# [WHAT THIS TASK INVOLVES]
Restate every entry verbatim; drop the pictures.

# [RECORDS FOR THIS TASK]
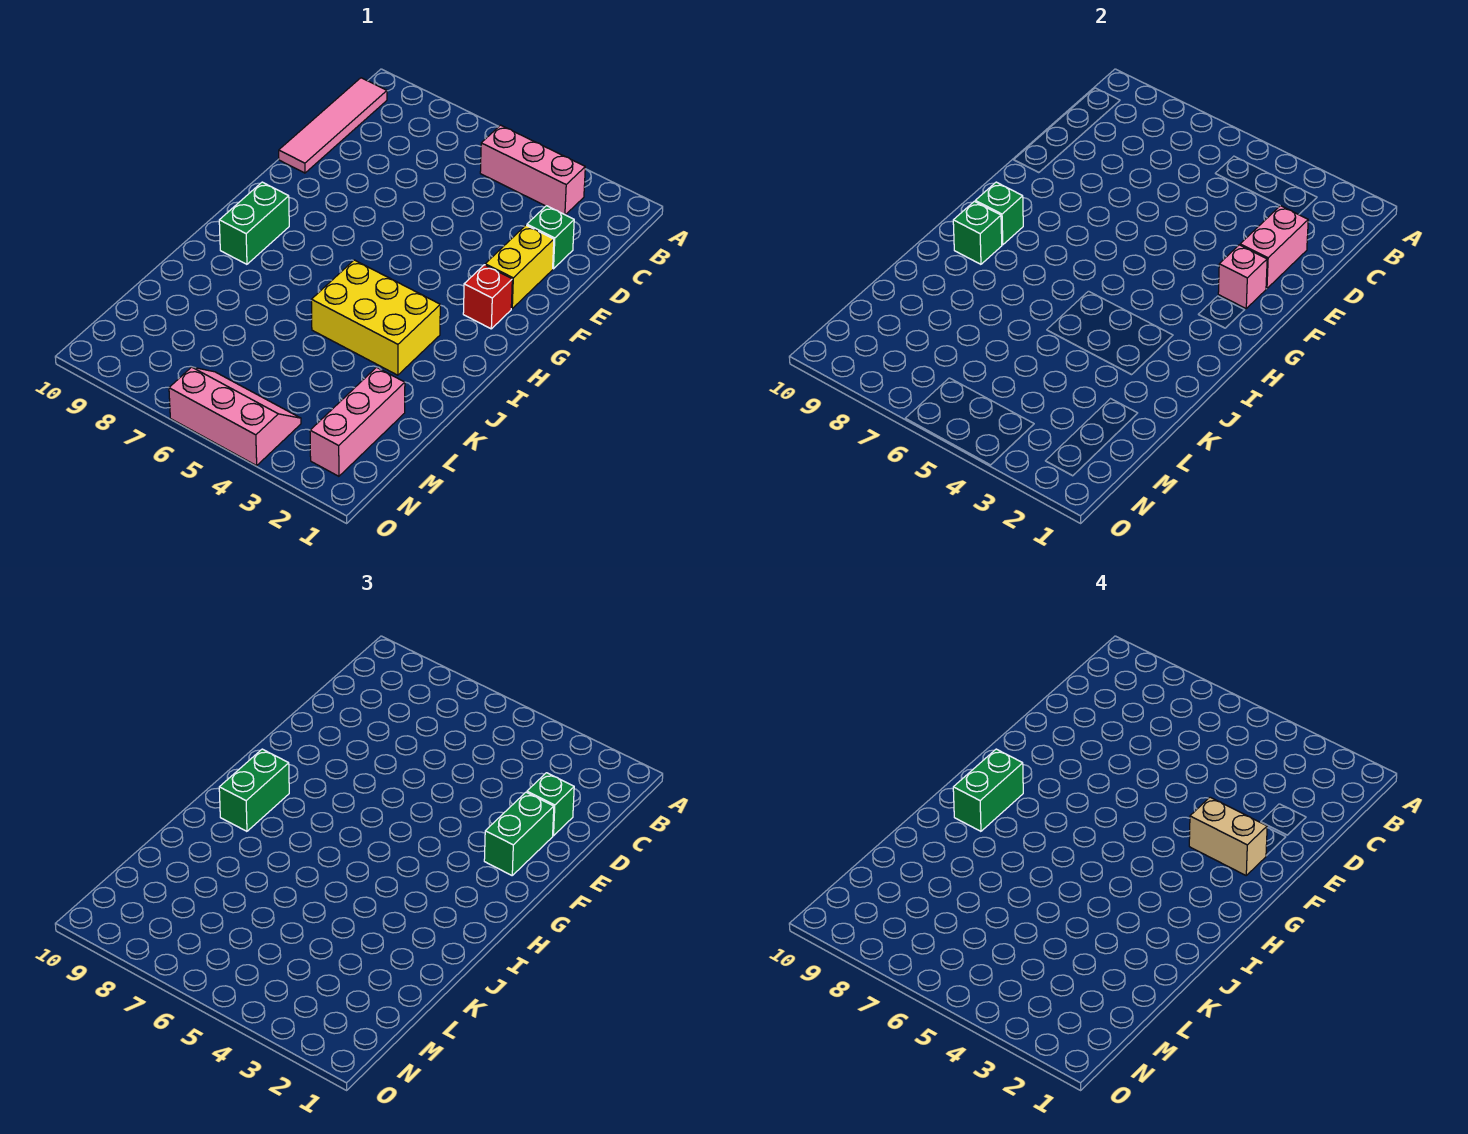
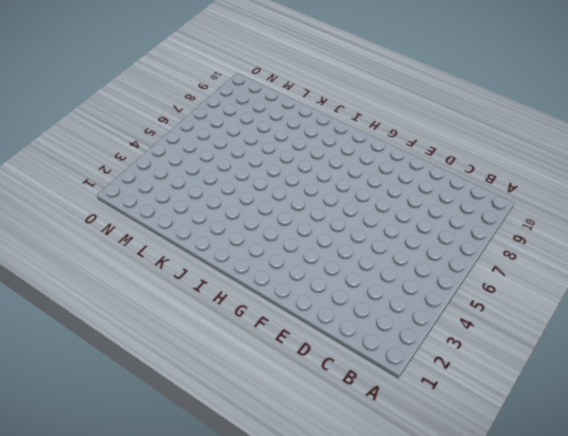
none -> pink brick B3:B5 level 1
none -> pink tile B10:E10 level 1
none -> green brick D2 level 1

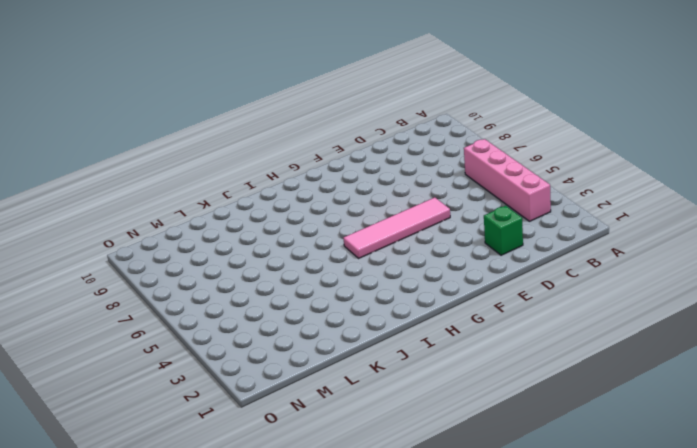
pink brick B3:B6 level 1 -> pink brick B3:B5 level 1
pink tile E5:H5 level 1 -> pink tile B10:E10 level 1
none -> yellow brick E2:F2 level 1
none -> red brick G2 level 1
none -> green brick H9:I9 level 1

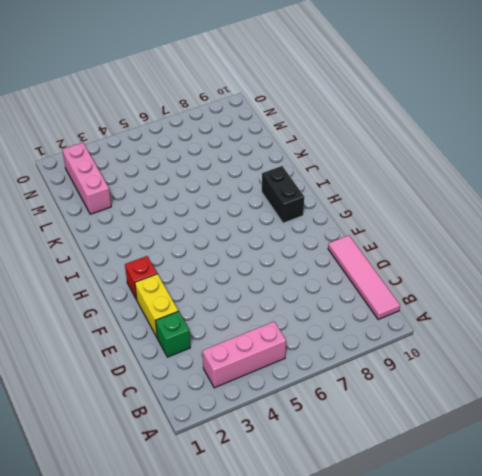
black brick H9:I9 level 1 -> green brick H9:I9 level 1
none -> yellow brick I3:J5 level 1
none -> pink slope N4:O6 level 1 top O
none -> pink brick D2:E2 level 2

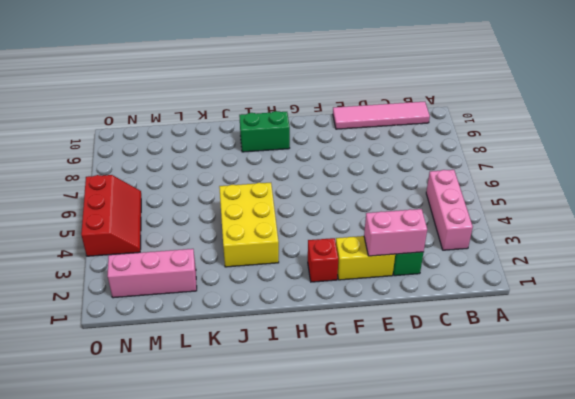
red slope N4:O6 level 1 top O -> pink slope N4:O6 level 1 top O
none -> pink brick F2 level 2
none -> green brick H9 level 2
none -> green brick I9 level 2

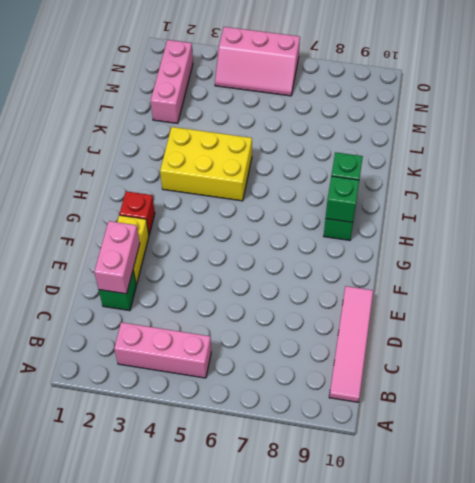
none -> pink brick F2 level 2
none -> green brick D2 level 3
none -> green brick E2:F2 level 3

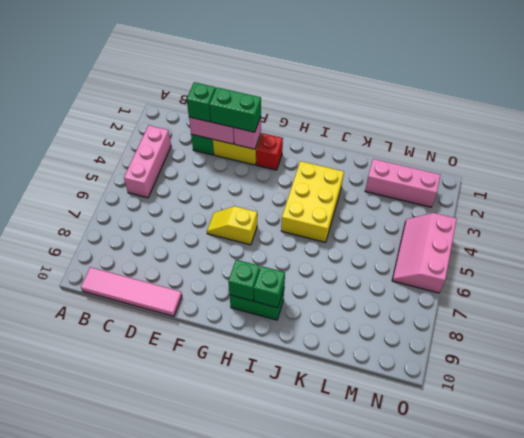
yellow slope F6:G6 level 1 top G -> none
none -> green brick H9:I9 level 3
none -> tan brick F2:F3 level 4
none -> green brick H9:I9 level 4

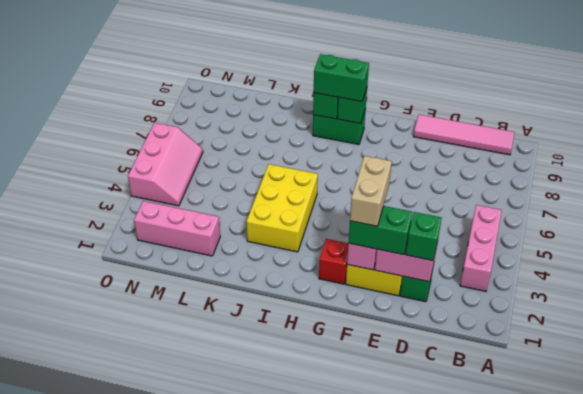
none -> green brick H9:I9 level 4

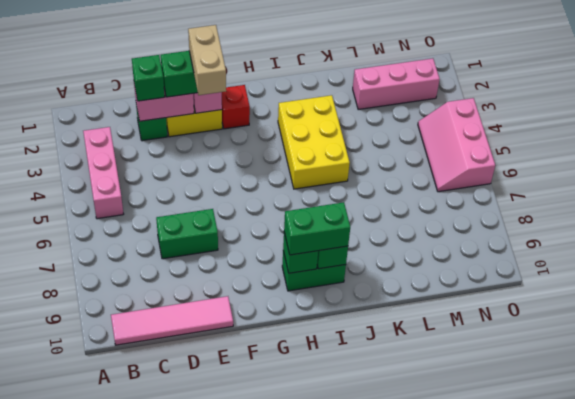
green brick D7:E7 level 1 -> green brick H9:I9 level 4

# [ANSWER TO THE PROBLEM]
none -> pink brick B3:B5 level 1
none -> pink tile B10:E10 level 1
none -> green brick D2 level 1

pink brick B3:B6 level 1 -> pink brick B3:B5 level 1
pink tile E5:H5 level 1 -> pink tile B10:E10 level 1
none -> yellow brick E2:F2 level 1
none -> red brick G2 level 1
none -> green brick H9:I9 level 1

black brick H9:I9 level 1 -> green brick H9:I9 level 1
none -> yellow brick I3:J5 level 1
none -> pink slope N4:O6 level 1 top O
none -> pink brick D2:E2 level 2

red slope N4:O6 level 1 top O -> pink slope N4:O6 level 1 top O
none -> pink brick F2 level 2
none -> green brick H9 level 2
none -> green brick I9 level 2

none -> pink brick F2 level 2
none -> green brick D2 level 3
none -> green brick E2:F2 level 3

yellow slope F6:G6 level 1 top G -> none
none -> green brick H9:I9 level 3
none -> tan brick F2:F3 level 4
none -> green brick H9:I9 level 4

none -> green brick H9:I9 level 4

green brick D7:E7 level 1 -> green brick H9:I9 level 4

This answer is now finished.